#### TO DO
What is needed is an exact copy of the lines from the one containing "Trace the roads" through the last line of the entries below, both included.

[Records from a dataset]
■ ■ ■ ■ ■ ■ ■

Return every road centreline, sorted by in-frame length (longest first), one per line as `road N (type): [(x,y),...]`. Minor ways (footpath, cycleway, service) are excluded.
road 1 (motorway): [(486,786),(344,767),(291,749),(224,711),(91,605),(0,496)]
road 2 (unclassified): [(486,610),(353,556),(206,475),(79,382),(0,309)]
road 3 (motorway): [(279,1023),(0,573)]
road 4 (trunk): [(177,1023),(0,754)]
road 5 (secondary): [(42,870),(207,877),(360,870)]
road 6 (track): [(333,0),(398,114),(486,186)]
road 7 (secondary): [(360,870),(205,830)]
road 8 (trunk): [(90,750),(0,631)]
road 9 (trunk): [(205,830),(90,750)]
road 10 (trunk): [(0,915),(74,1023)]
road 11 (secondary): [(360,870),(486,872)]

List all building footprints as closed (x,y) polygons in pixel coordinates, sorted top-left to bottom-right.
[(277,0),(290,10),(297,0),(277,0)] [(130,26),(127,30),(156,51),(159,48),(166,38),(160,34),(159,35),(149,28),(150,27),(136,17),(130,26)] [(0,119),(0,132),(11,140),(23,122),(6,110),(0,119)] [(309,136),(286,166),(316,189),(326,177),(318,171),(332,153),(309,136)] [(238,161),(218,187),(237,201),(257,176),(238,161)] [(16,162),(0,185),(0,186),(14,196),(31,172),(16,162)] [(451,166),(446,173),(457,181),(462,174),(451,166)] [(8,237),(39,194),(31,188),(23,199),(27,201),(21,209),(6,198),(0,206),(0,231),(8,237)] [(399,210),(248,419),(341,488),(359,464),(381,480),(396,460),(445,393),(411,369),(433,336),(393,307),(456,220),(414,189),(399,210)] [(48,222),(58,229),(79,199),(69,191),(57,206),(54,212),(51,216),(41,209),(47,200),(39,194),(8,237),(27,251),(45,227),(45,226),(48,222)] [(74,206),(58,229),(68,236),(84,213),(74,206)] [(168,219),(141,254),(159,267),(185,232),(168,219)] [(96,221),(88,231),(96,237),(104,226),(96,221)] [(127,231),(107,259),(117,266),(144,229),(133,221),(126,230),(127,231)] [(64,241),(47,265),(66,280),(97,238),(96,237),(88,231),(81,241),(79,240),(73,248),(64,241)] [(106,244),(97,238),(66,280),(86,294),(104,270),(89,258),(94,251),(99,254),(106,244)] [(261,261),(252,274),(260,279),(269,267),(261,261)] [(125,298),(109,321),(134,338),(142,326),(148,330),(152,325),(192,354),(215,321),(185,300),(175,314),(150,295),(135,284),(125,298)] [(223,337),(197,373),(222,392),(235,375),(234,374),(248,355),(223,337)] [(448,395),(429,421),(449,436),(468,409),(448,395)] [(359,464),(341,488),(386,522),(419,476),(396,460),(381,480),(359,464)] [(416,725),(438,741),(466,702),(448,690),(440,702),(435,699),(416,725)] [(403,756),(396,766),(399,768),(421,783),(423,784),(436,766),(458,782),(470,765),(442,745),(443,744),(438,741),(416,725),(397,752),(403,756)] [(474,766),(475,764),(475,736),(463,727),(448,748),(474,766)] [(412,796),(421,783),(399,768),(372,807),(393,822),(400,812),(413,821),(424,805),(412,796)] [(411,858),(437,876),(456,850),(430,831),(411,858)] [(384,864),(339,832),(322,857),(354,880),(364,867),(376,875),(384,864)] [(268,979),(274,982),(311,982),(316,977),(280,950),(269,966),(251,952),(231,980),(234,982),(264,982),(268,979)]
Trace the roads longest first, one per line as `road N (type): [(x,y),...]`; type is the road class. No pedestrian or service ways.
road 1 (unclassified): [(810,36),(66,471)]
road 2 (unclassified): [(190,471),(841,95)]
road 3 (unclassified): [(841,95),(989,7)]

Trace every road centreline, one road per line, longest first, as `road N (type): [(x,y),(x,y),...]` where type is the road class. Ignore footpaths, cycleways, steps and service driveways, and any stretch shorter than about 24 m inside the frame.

■ ■ ■ ■ ■ ■ ■

#### TASK SOLUTION
Trace the roads longest first, one per line as `road N (type): [(x,y),...]`; type is the road class. No pedestrian or service ways.
road 1 (unclassified): [(810,36),(66,471)]
road 2 (unclassified): [(190,471),(841,95)]
road 3 (unclassified): [(841,95),(989,7)]

Trace every road centreline, one road per line, longest first, as `road N (type): [(x,y),(x,y),...]` where type is the road class. Ignore footpaths, cycleways, steps and service driveways, and any stretch shorter than about 24 m inside the frame.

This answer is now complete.